Activity —
Down to the last line, print the data that follows exactly, without its pictures.

Source data —
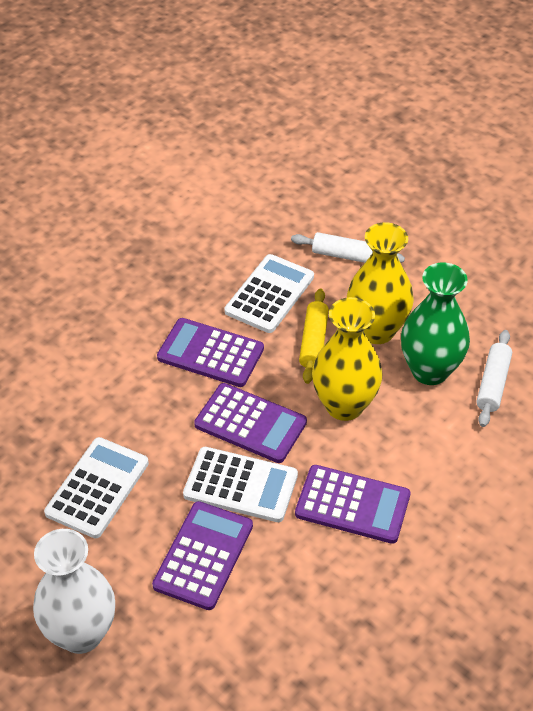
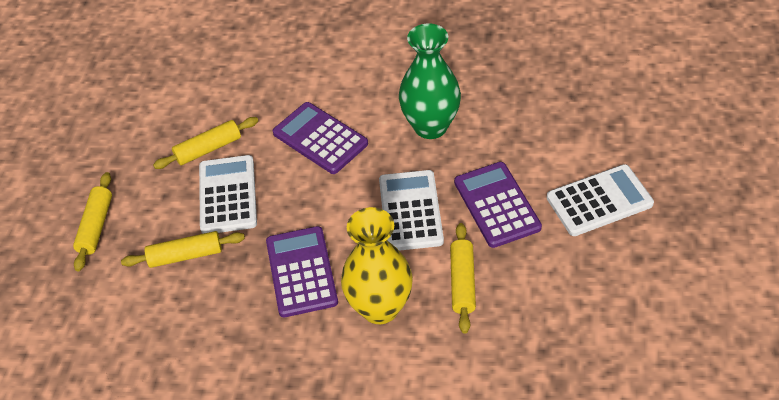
purple calculator: 4 -> 3
white rolling pin: 2 -> 0
white vase: 1 -> 0
yellow rolling pin: 1 -> 4
yellow vase: 2 -> 1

Task answer —
purple calculator: 4 -> 3
white rolling pin: 2 -> 0
white vase: 1 -> 0
yellow rolling pin: 1 -> 4
yellow vase: 2 -> 1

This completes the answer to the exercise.